■ Records for the exercise ■
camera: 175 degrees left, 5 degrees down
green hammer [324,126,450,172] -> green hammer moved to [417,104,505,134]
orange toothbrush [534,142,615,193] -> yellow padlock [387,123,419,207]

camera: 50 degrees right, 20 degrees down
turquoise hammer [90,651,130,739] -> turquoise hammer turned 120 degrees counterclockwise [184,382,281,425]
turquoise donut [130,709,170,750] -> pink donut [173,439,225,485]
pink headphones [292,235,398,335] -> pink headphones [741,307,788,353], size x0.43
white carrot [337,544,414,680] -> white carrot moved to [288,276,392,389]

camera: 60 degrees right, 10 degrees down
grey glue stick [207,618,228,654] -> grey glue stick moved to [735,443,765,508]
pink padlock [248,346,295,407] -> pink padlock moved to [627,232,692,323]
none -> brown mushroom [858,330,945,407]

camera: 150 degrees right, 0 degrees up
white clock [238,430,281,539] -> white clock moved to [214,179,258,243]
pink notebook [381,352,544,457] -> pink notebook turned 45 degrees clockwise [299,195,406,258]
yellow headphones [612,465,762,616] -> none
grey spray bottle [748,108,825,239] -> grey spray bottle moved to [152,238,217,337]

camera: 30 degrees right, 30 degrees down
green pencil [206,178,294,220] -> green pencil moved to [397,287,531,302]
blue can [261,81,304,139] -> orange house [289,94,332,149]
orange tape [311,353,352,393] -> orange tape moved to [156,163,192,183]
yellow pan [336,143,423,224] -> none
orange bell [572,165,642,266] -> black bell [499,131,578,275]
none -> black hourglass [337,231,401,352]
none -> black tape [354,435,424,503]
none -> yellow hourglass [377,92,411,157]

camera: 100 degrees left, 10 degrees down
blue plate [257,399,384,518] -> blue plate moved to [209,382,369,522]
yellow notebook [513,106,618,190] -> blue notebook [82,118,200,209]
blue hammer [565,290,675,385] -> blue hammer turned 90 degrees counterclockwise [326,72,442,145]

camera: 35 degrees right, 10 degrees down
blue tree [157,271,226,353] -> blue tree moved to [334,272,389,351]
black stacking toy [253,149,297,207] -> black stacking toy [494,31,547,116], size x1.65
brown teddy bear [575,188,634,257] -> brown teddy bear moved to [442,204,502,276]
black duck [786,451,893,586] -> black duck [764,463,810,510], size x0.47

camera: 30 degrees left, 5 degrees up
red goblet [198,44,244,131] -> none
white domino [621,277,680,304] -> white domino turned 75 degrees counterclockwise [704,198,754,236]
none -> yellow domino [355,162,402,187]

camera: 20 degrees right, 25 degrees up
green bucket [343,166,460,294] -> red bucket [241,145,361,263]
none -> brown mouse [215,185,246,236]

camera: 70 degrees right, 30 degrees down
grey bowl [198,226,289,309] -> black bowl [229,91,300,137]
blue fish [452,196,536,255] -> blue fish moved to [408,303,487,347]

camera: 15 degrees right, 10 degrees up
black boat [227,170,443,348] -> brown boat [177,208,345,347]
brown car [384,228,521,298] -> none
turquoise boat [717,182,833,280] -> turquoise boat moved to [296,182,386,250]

■ Problem to work on ■
Search each line of the entries for the string "orange", then say how many lines have it. Reply with the number only.

■ Task solution ■
4